= Aim of the exercise =
The entries below hold a line with "R3: 1.5k (N_5, N_12) -> none" and a line with "U8: buffer 74HC125". Return those lines and all that lie between them, exactly and only.
╭─ The input
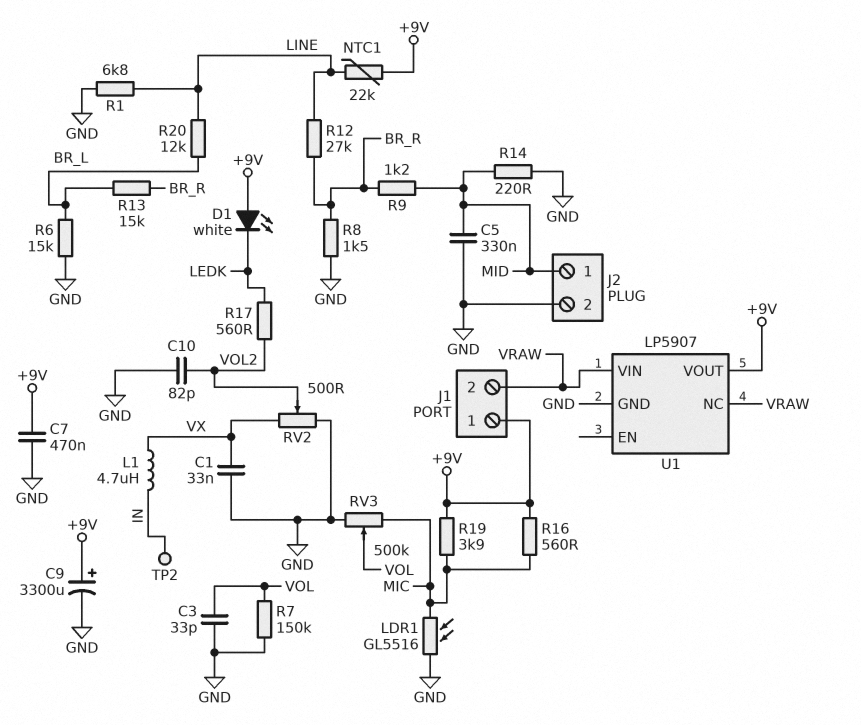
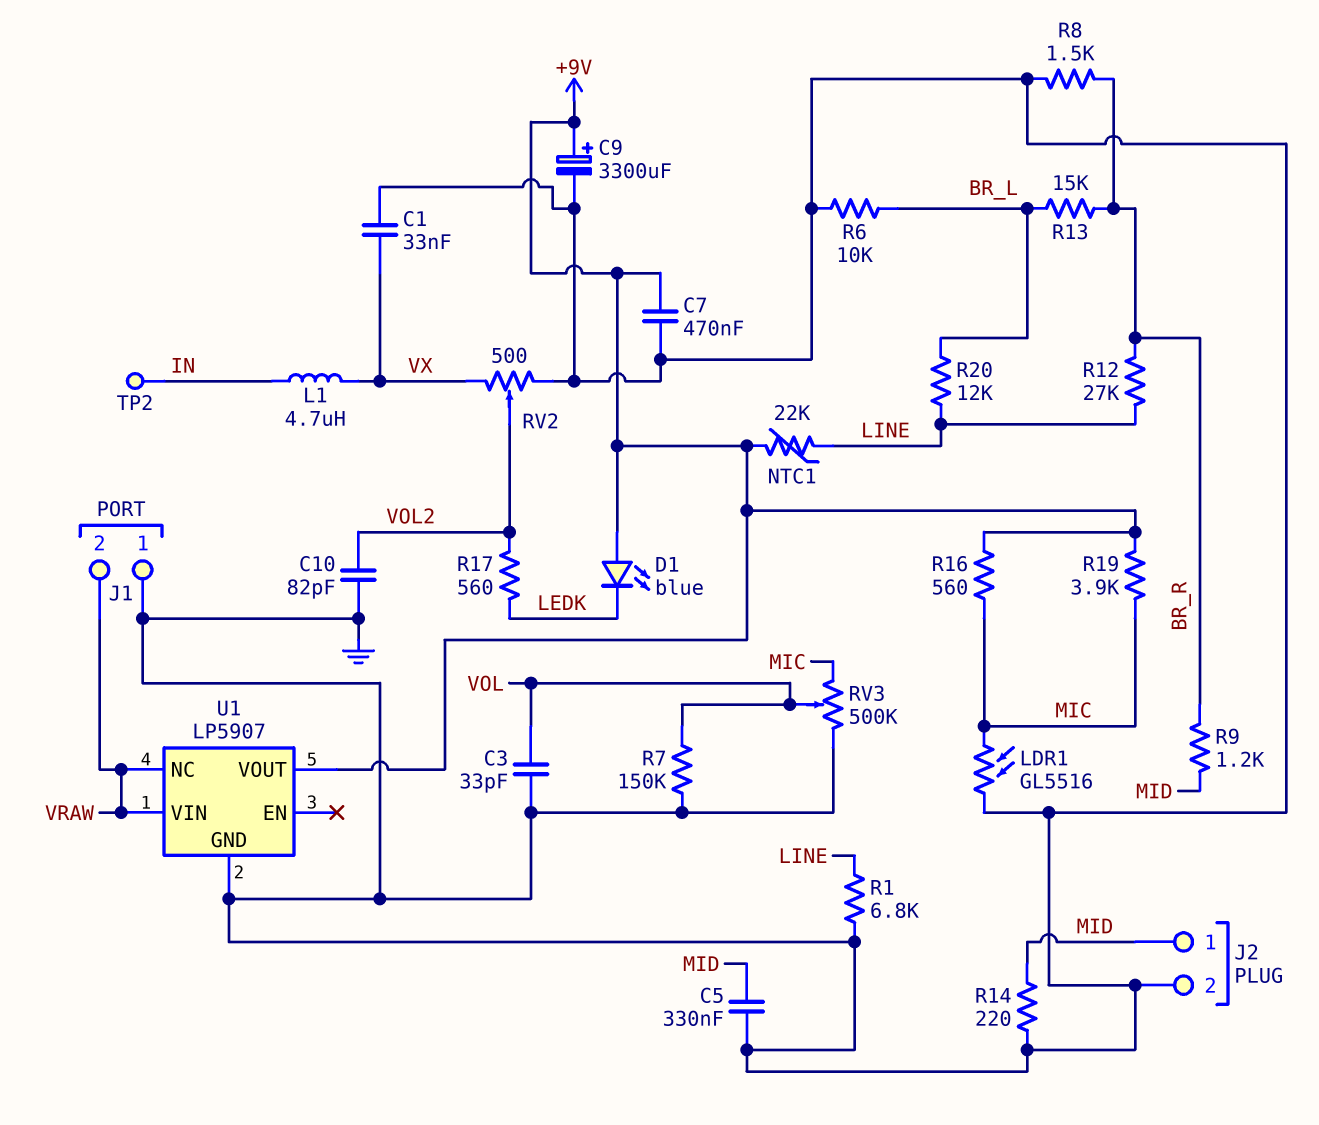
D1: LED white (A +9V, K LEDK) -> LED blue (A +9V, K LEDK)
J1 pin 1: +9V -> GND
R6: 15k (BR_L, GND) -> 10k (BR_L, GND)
╰─
╭─ The input
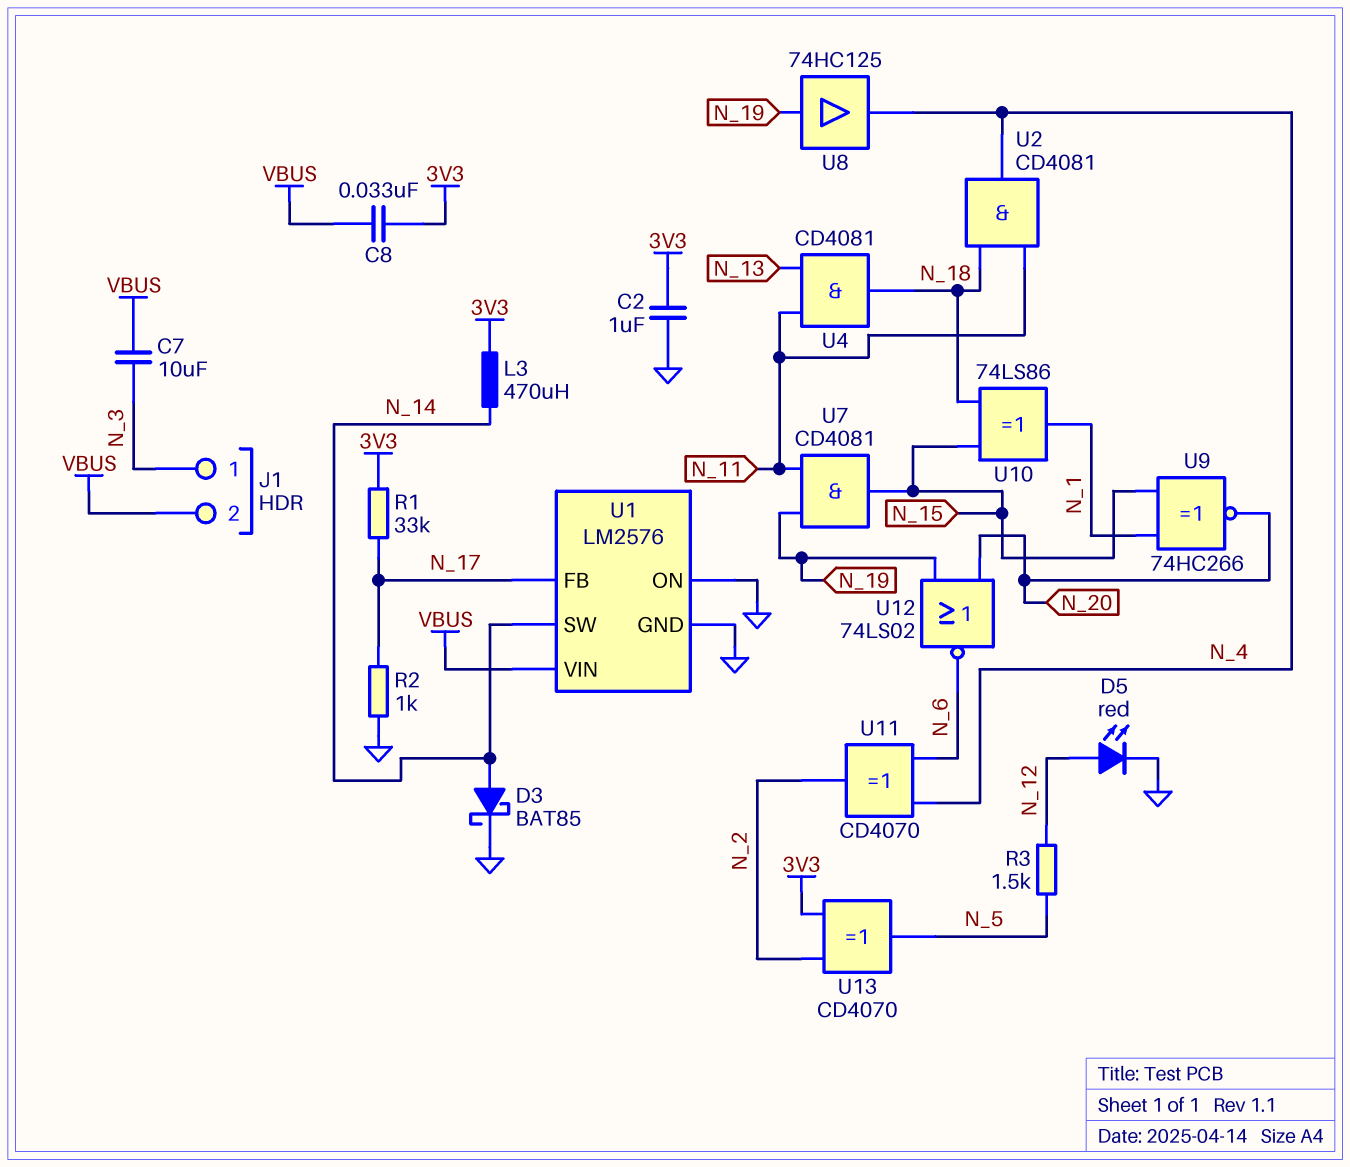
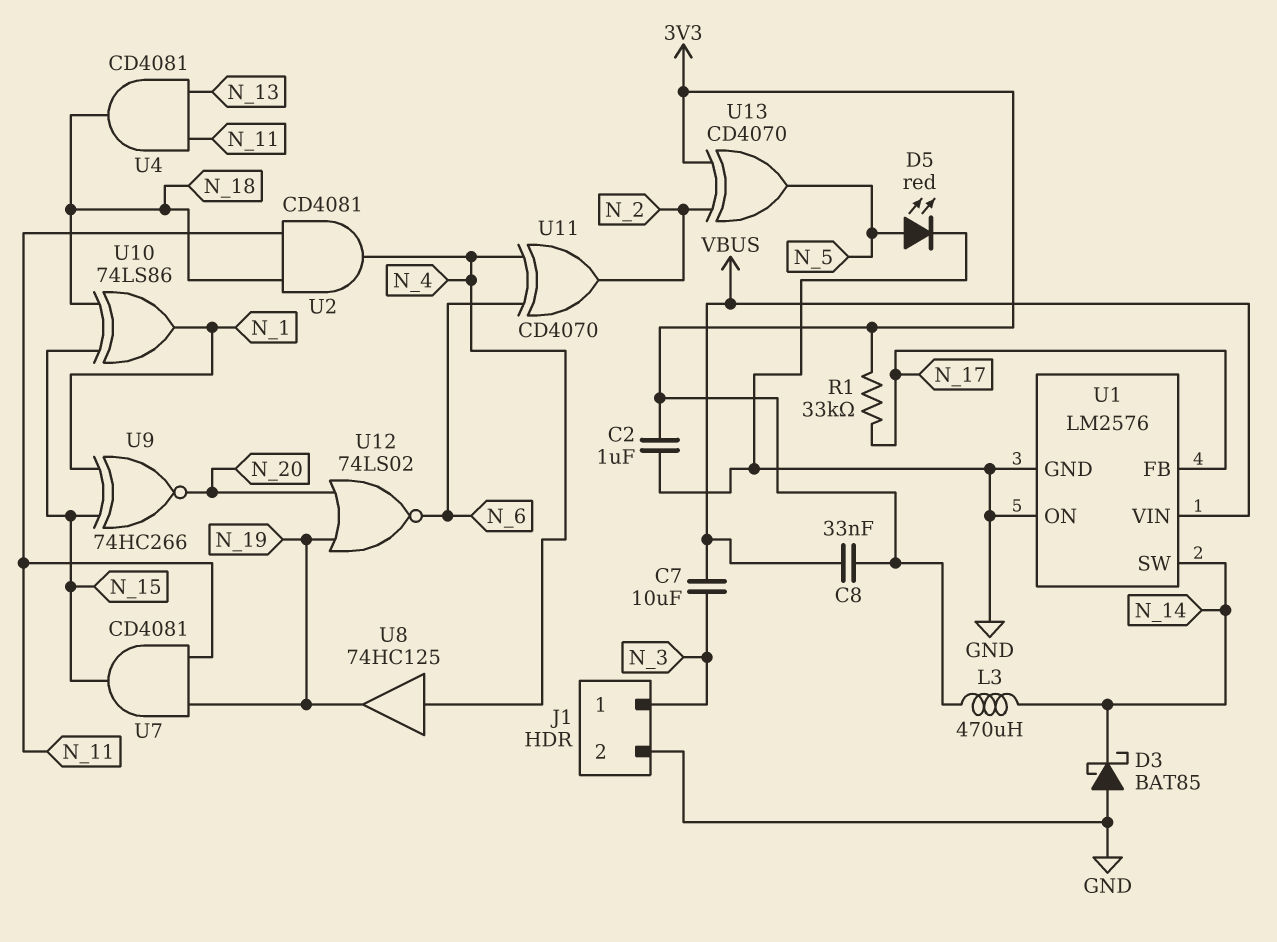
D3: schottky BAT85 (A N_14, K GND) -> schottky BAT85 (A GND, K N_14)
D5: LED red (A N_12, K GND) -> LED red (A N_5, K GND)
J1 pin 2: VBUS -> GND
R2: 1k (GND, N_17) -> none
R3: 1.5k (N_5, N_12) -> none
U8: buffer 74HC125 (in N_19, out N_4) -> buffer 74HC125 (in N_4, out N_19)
╰─
= Completed exercise =
R3: 1.5k (N_5, N_12) -> none
U8: buffer 74HC125 (in N_19, out N_4) -> buffer 74HC125 (in N_4, out N_19)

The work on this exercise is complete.